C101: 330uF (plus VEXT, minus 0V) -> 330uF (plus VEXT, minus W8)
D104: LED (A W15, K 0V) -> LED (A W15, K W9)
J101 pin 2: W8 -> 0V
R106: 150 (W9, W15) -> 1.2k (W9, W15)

==

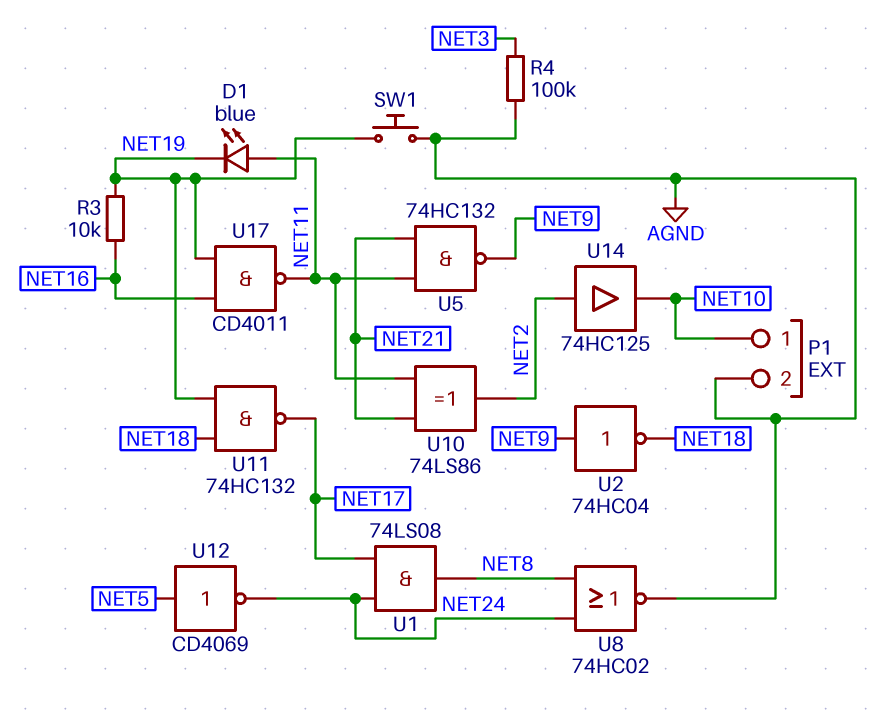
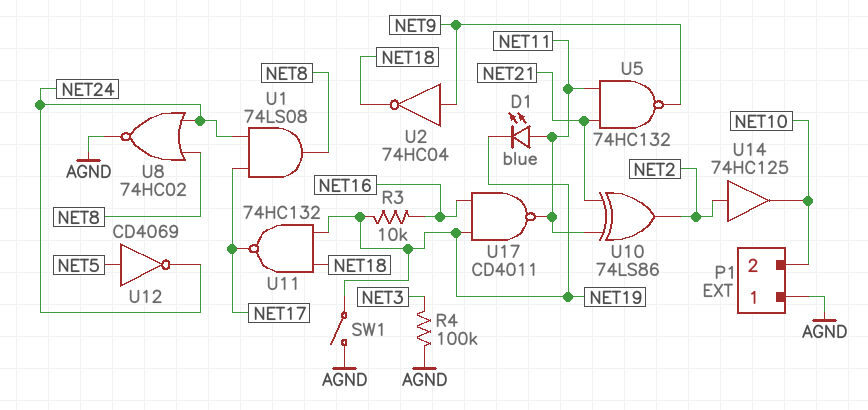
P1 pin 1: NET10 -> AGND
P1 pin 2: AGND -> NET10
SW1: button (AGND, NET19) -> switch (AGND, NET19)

---

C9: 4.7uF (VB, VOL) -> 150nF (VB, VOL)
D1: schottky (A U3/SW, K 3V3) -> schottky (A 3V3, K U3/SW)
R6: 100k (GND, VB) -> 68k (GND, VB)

■ Task ■
Reproduce verbatim only the segment of the listing bounded by the line containing "D104: LED (A W15, K 0V) -> LED (A W15, K W9)" and the line containing "R106: 150 (W9, W15) -> 1.2k (W9, W15)", with both boundary lines included.

■ Problem solution ■
D104: LED (A W15, K 0V) -> LED (A W15, K W9)
J101 pin 2: W8 -> 0V
R106: 150 (W9, W15) -> 1.2k (W9, W15)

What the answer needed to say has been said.